*PROBLEM STATEMENT*.
Print the data that follows exactly as it stands, from its first line through the line containing "replaced,YellowFlowerPot,<205 313 141", and stop there.

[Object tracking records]
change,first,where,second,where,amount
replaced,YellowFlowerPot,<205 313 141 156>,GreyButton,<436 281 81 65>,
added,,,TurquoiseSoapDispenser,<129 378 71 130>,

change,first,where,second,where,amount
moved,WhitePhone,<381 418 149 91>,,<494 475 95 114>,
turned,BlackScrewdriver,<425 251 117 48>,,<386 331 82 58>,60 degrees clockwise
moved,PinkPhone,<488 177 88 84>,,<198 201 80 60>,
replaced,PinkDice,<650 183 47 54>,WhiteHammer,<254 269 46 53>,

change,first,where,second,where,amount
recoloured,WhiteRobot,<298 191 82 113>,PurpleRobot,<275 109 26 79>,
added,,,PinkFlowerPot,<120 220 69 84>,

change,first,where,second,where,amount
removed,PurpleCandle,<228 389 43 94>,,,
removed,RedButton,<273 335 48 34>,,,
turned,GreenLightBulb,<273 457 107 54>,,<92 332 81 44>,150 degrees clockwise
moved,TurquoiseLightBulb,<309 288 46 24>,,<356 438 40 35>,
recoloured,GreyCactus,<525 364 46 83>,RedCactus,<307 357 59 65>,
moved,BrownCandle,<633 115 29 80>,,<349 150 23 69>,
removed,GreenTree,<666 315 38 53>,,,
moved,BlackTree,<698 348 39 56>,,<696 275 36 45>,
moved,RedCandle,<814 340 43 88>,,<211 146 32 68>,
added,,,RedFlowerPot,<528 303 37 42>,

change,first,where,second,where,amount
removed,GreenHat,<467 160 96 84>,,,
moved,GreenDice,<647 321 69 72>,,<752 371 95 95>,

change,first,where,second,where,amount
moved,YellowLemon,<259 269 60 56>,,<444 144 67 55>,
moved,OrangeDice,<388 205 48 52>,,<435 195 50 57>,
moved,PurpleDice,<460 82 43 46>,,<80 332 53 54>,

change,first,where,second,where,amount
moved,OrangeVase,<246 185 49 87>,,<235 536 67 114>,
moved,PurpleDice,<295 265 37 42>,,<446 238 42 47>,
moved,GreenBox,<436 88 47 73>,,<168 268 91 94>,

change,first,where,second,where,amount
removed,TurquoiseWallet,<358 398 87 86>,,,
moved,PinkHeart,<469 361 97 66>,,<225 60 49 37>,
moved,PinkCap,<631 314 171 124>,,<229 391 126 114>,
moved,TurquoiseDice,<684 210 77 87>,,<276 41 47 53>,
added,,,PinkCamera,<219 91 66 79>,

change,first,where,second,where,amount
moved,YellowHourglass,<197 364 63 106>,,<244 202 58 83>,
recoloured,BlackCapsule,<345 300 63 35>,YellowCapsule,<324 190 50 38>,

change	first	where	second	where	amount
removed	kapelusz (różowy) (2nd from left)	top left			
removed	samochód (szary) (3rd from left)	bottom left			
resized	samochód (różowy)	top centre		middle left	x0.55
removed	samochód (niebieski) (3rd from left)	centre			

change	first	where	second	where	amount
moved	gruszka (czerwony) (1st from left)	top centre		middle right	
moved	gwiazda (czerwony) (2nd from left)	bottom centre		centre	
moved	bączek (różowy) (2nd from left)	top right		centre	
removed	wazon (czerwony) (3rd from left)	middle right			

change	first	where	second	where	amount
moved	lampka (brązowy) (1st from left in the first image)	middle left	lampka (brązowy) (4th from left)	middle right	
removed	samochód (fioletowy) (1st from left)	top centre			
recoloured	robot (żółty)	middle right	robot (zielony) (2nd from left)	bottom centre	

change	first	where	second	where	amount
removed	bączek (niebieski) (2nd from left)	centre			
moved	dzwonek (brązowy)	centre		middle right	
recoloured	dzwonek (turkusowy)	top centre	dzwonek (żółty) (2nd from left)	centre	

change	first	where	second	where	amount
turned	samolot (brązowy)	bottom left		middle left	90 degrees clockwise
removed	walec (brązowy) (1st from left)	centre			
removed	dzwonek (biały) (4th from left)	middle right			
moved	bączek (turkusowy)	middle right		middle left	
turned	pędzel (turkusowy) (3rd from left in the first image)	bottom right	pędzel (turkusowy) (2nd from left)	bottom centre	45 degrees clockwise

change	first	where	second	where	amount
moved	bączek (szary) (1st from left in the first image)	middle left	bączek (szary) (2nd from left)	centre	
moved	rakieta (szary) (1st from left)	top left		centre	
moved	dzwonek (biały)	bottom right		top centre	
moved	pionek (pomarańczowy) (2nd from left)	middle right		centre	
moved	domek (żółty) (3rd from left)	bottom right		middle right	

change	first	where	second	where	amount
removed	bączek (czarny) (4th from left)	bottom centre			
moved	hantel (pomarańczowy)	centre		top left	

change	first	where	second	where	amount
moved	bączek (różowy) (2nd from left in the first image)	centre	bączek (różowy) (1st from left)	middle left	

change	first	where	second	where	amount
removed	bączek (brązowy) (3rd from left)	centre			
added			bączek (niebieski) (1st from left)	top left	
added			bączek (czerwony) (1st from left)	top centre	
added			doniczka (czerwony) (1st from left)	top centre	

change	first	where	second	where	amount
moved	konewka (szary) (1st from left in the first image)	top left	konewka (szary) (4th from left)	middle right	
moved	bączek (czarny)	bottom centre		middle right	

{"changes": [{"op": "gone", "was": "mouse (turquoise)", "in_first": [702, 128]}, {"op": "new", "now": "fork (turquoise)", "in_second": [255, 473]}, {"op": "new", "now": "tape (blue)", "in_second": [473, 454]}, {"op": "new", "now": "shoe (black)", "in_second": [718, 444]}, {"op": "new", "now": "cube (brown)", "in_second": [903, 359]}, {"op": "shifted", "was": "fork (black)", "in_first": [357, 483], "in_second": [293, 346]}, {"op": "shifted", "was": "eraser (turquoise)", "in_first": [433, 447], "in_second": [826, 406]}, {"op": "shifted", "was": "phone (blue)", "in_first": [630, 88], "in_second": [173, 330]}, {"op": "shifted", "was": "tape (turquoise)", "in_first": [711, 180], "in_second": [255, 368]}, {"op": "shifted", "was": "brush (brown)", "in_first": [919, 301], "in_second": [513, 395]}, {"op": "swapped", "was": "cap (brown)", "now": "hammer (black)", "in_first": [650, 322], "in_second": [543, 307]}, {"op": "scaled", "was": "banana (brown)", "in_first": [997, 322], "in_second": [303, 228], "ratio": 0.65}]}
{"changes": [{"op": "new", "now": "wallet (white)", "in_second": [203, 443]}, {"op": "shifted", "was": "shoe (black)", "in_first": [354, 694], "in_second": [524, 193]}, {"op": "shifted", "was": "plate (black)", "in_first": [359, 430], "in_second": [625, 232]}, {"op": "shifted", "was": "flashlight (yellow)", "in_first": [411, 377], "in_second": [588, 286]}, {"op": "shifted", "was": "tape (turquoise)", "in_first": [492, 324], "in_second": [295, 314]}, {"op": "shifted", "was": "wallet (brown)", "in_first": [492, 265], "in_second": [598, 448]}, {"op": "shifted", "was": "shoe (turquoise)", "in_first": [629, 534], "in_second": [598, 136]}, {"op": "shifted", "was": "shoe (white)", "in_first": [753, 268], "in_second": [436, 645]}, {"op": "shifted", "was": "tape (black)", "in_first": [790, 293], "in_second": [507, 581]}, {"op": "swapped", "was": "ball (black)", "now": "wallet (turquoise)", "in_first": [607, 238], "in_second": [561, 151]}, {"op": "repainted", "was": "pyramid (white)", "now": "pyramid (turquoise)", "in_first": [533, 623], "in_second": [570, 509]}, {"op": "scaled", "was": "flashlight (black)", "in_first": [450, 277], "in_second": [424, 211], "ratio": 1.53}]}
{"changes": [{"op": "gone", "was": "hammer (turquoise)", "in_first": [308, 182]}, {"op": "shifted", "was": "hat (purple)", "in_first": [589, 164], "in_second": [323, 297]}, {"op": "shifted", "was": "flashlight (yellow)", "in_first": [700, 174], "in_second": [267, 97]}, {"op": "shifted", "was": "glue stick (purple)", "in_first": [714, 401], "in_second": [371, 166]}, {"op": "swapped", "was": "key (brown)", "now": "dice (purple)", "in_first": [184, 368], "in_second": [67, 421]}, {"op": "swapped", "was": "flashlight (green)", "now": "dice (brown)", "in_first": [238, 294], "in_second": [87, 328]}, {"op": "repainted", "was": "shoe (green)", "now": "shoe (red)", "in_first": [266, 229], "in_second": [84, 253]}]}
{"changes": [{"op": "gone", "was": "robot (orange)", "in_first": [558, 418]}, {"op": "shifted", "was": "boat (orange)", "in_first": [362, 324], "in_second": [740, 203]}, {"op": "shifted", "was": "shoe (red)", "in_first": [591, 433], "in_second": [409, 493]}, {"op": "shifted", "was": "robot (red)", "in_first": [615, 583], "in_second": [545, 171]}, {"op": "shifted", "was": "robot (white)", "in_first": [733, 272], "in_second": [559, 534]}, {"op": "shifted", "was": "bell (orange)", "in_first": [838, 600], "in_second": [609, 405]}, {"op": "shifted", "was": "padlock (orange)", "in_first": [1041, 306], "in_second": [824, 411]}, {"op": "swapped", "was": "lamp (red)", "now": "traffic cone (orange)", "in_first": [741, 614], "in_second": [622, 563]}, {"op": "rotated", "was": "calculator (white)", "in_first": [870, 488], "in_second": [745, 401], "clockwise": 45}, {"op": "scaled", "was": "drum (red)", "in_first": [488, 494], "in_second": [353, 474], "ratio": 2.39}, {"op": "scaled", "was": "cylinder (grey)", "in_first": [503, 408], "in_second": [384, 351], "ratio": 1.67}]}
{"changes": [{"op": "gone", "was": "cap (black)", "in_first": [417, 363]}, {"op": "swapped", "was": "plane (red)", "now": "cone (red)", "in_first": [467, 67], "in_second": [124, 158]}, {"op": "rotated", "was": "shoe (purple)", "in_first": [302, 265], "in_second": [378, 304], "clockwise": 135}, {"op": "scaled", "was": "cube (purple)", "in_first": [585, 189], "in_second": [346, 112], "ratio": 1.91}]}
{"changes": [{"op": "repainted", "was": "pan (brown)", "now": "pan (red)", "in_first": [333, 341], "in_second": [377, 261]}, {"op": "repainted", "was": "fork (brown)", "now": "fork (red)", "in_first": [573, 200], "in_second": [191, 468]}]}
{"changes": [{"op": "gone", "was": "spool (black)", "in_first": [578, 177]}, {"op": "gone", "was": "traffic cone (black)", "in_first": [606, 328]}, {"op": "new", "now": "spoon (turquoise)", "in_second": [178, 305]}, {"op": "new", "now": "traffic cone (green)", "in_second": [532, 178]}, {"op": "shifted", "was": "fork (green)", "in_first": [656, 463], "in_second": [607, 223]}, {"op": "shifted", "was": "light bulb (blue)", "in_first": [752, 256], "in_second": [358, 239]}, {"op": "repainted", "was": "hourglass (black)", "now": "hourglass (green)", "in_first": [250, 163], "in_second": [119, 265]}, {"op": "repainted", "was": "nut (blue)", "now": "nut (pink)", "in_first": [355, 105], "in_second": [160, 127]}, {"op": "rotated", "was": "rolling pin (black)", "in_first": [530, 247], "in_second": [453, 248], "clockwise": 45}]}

*EXERCISE RESPONSE*.
change,first,where,second,where,amount
replaced,YellowFlowerPot,<205 313 141 156>,GreyButton,<436 281 81 65>,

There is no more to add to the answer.